'''

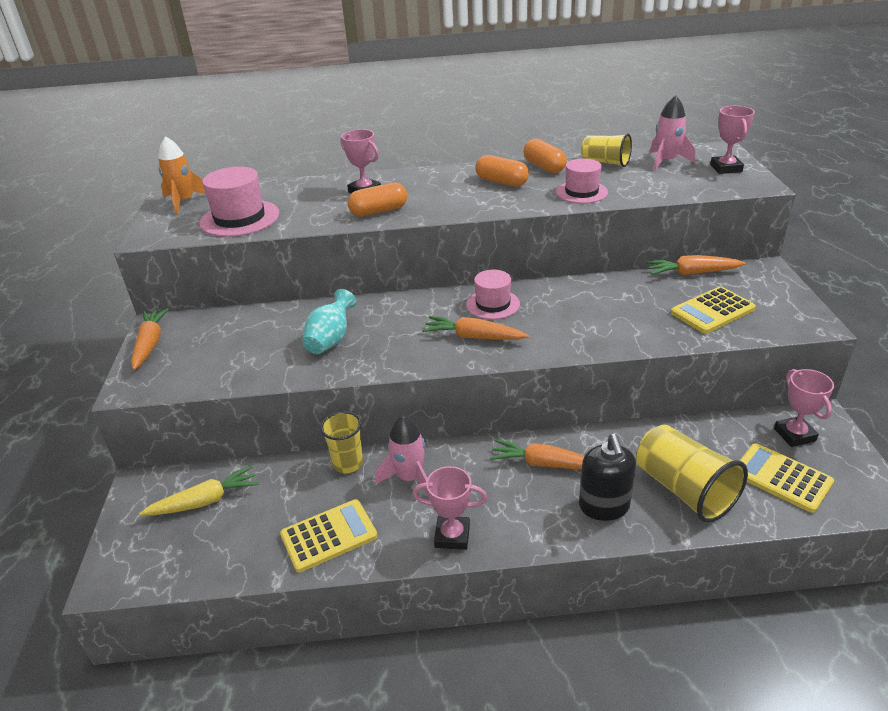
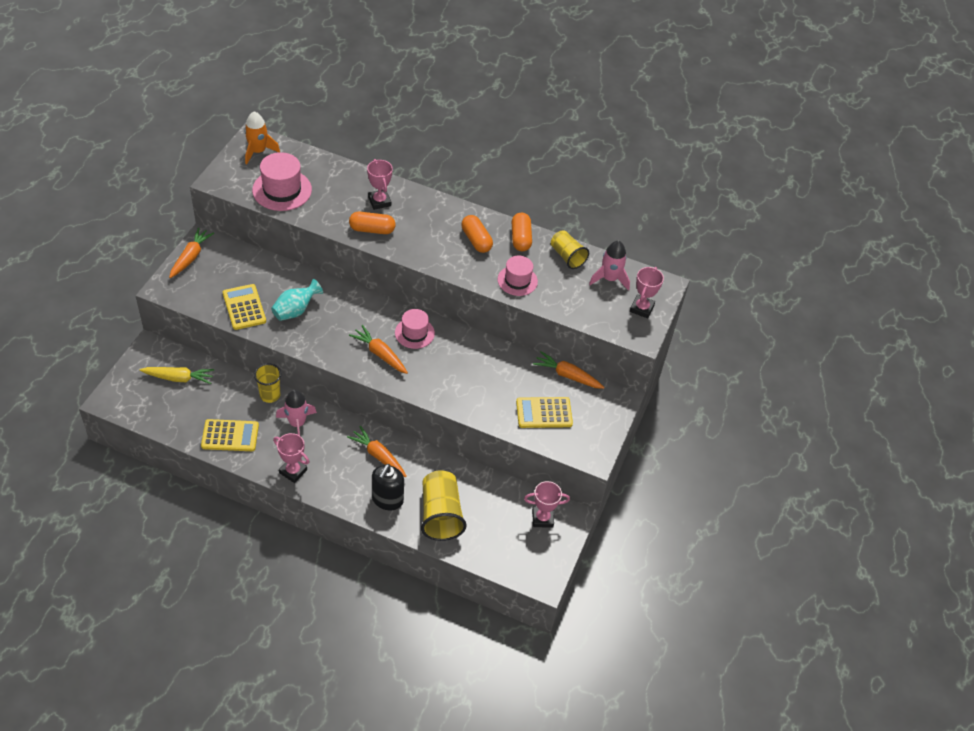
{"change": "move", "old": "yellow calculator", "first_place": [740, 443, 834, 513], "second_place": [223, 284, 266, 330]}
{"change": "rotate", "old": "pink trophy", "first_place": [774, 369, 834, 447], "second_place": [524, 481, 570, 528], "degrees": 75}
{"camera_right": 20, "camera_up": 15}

'''

The material must be restated verbatim. Its pictures must be omitted.

• EXERCISE OUTPUT:
{"change": "move", "old": "yellow calculator", "first_place": [740, 443, 834, 513], "second_place": [223, 284, 266, 330]}
{"change": "rotate", "old": "pink trophy", "first_place": [774, 369, 834, 447], "second_place": [524, 481, 570, 528], "degrees": 75}
{"camera_right": 20, "camera_up": 15}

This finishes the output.